TASK REQUIREMENTS: Keep the wording of every entry intact in your copy, and omit the pictures.

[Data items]
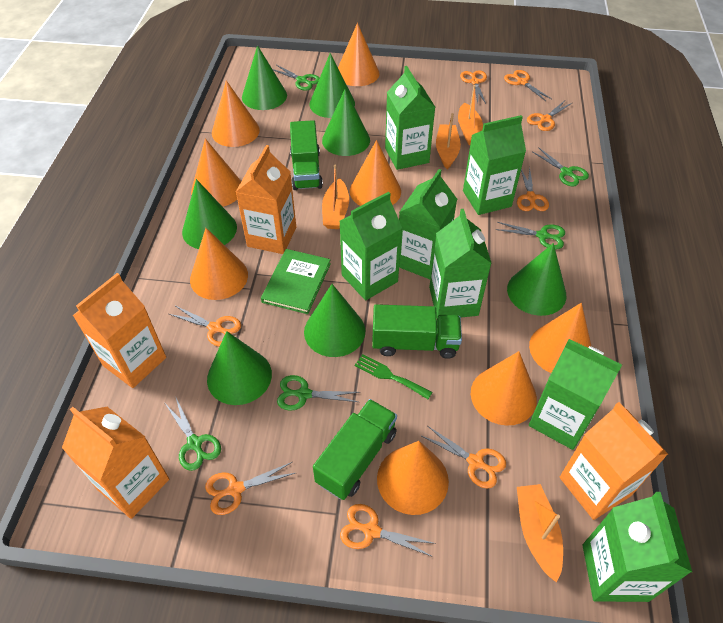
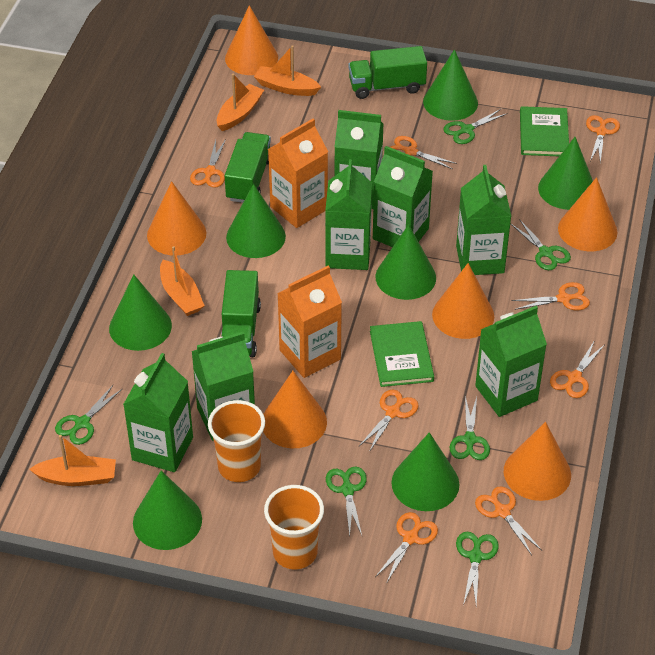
green book: 1 -> 2
green fork: 1 -> 0
green scissors: 5 -> 6
orange carton: 4 -> 2
orange cone: 8 -> 6
orange cup: 0 -> 2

REPLY TO THE EXERCISE:
green book: 1 -> 2
green fork: 1 -> 0
green scissors: 5 -> 6
orange carton: 4 -> 2
orange cone: 8 -> 6
orange cup: 0 -> 2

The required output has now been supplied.